* [Data for processing]:
____
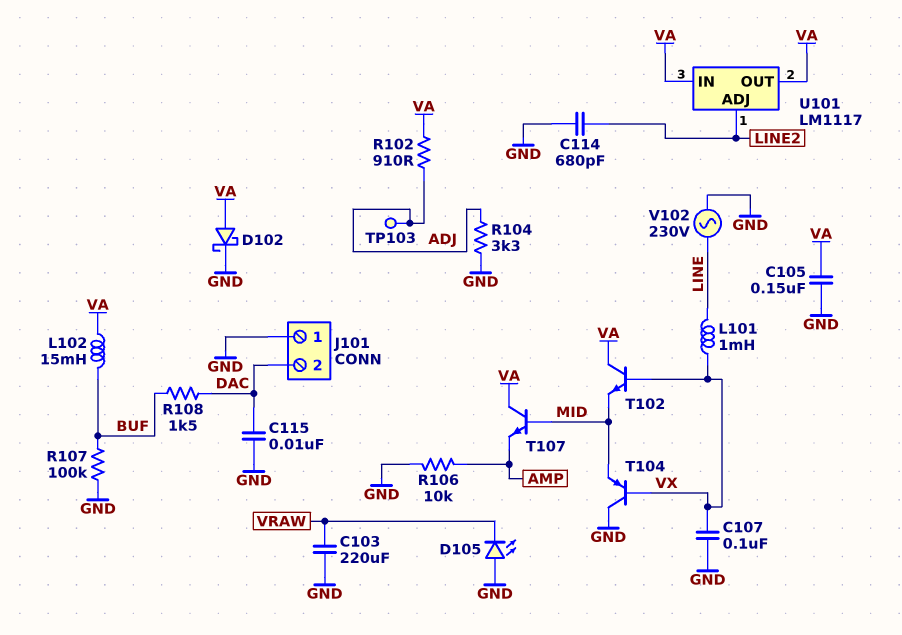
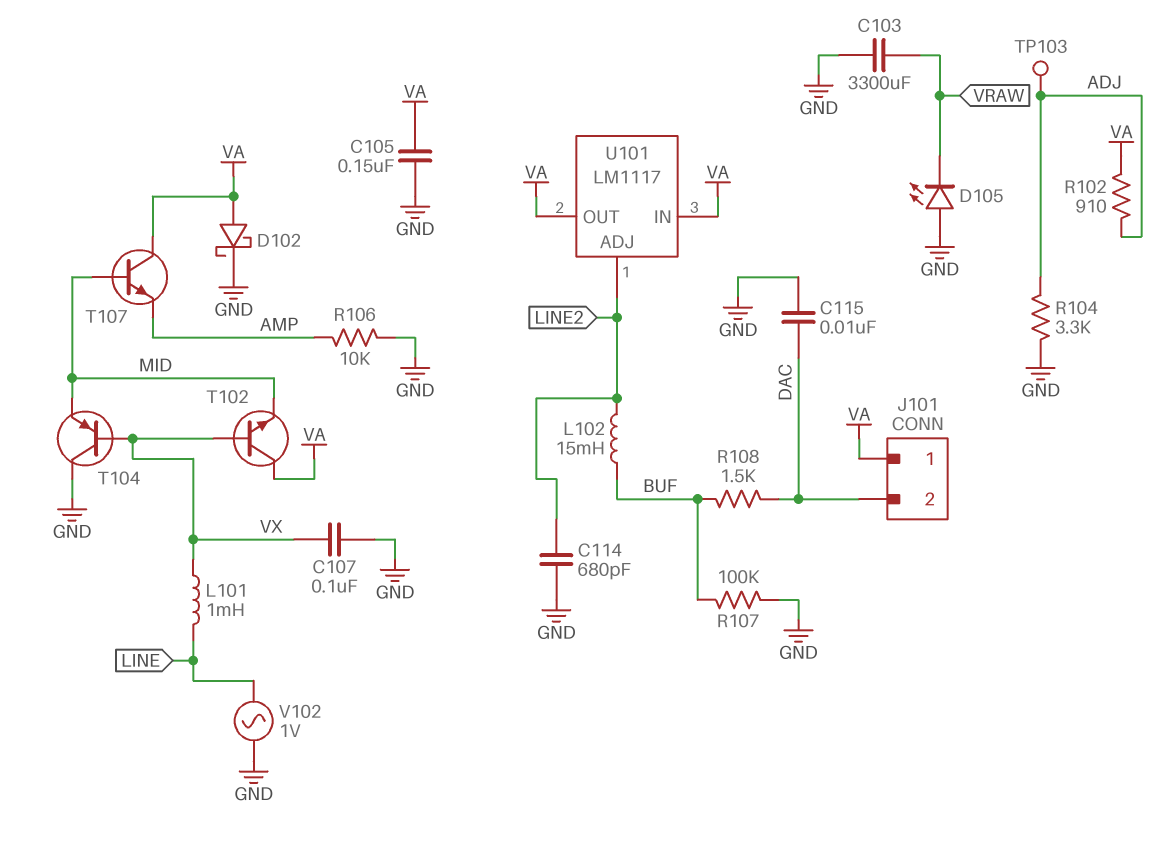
C103: 220uF (GND, VRAW) -> 3300uF (GND, VRAW)
J101 pin 1: GND -> VA
L102: 15mH (BUF, VA) -> 15mH (BUF, LINE2)
V102: AC 230V (GND, LINE) -> AC 1V (GND, LINE)

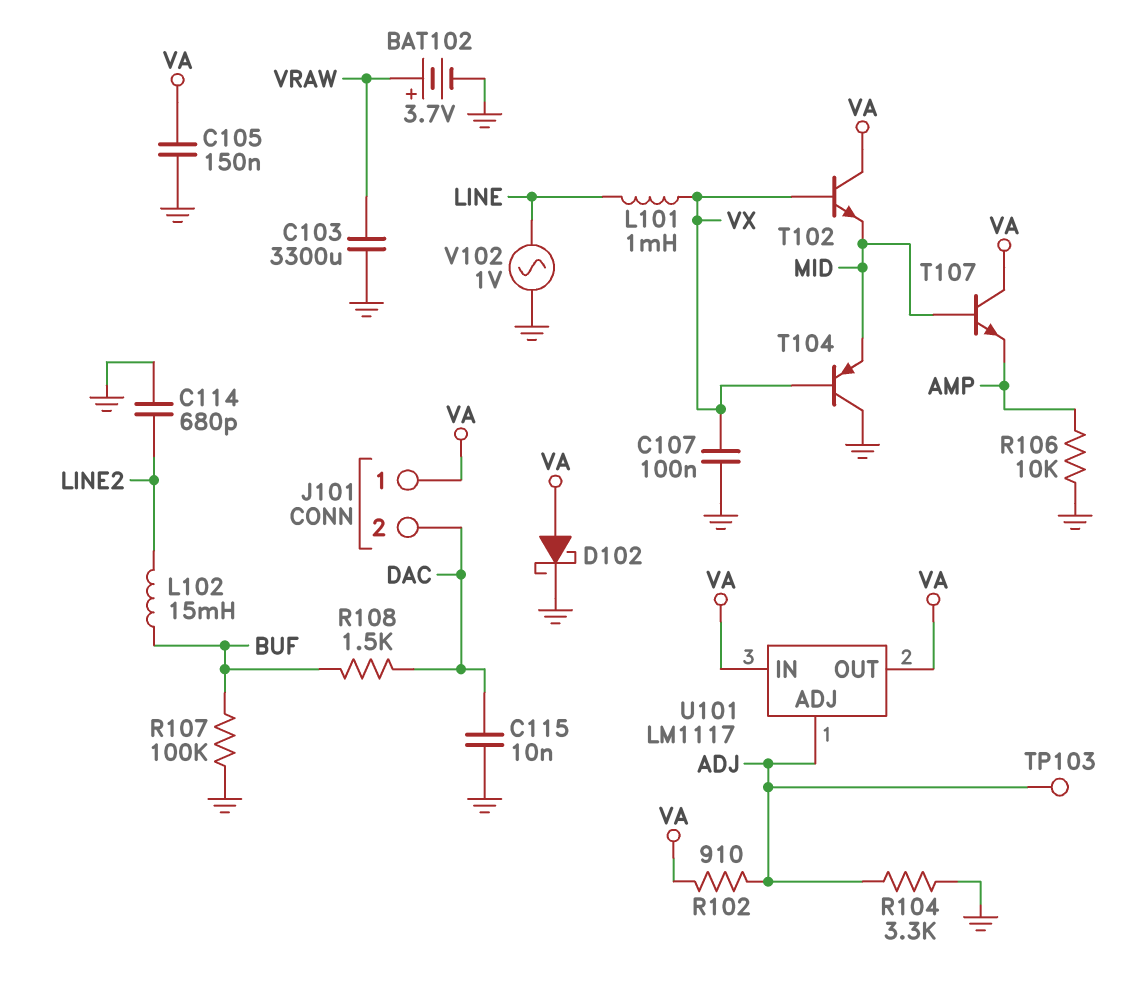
BAT102: none -> 3.7V (plus VRAW, minus GND)
D105: LED (A GND, K VRAW) -> none
U101 pin ADJ: LINE2 -> ADJ

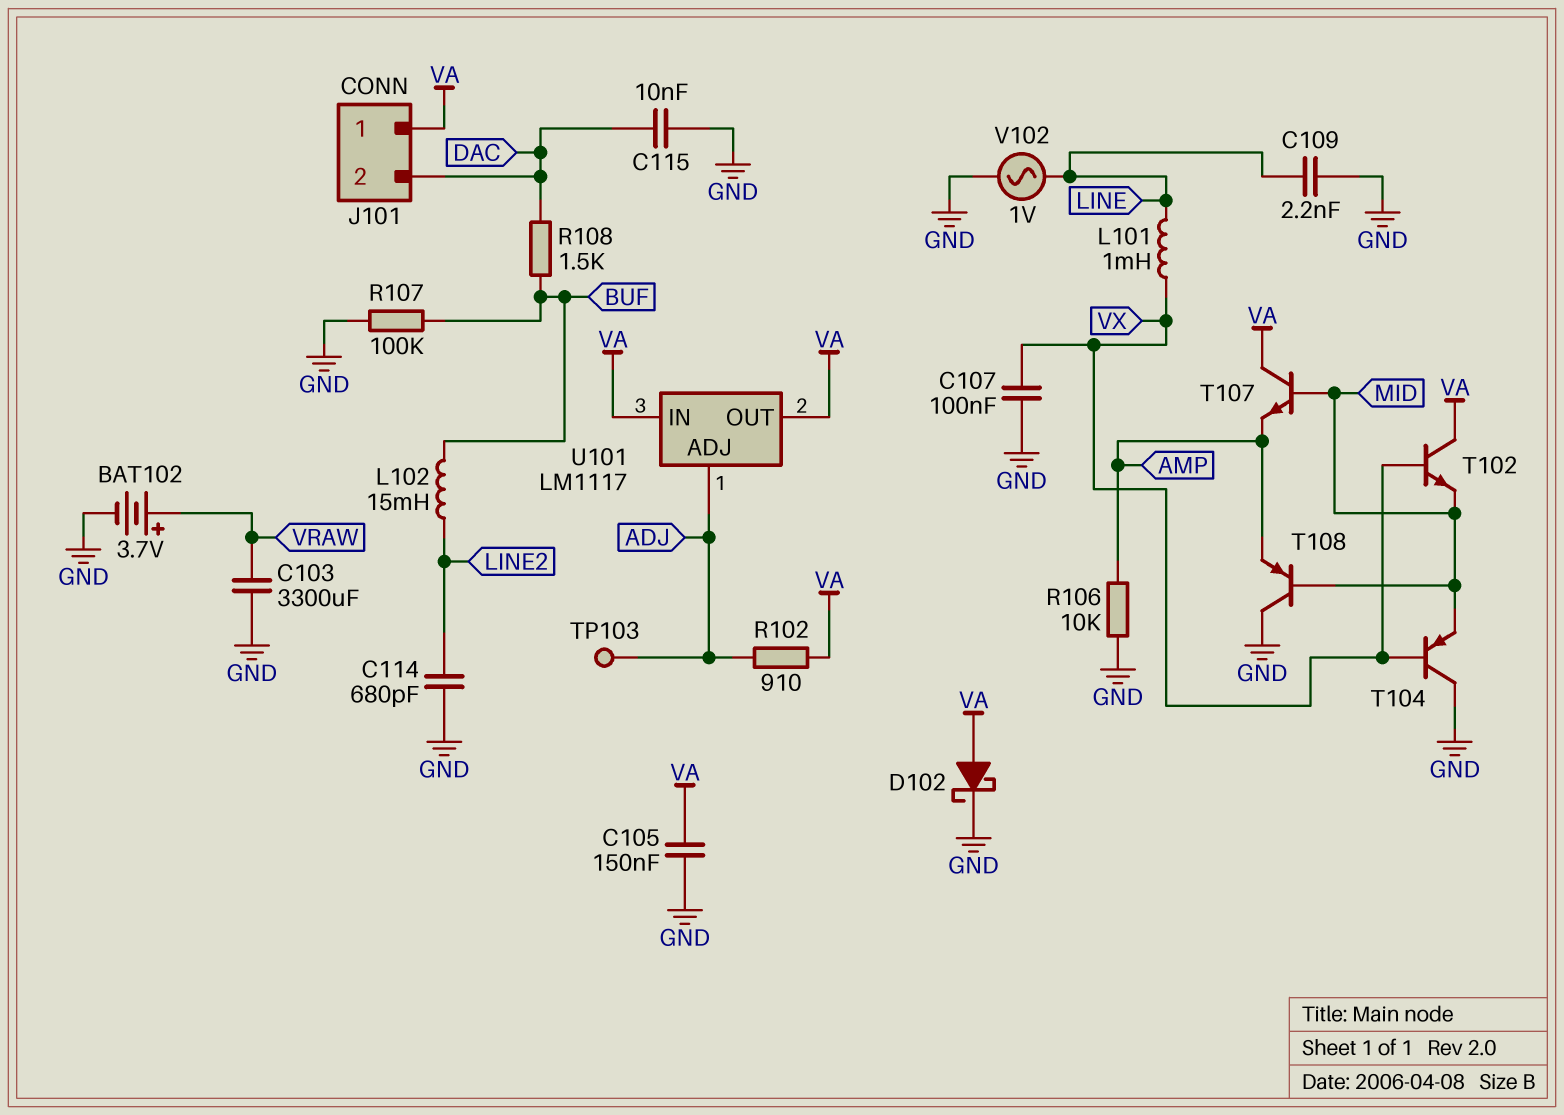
C109: none -> 2.2nF (GND, LINE)
R104: 3.3k (ADJ, GND) -> none
T108: none -> PNP (B MID, C GND, E AMP)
____
* [Task requirements]: Repeat verbatim the range of lines that opens at the line containing "U101 pin ADJ: LINE2 -> ADJ" and closes at the last line of the entries, excluding all pictures.

* [Task solution]:
U101 pin ADJ: LINE2 -> ADJ

C109: none -> 2.2nF (GND, LINE)
R104: 3.3k (ADJ, GND) -> none
T108: none -> PNP (B MID, C GND, E AMP)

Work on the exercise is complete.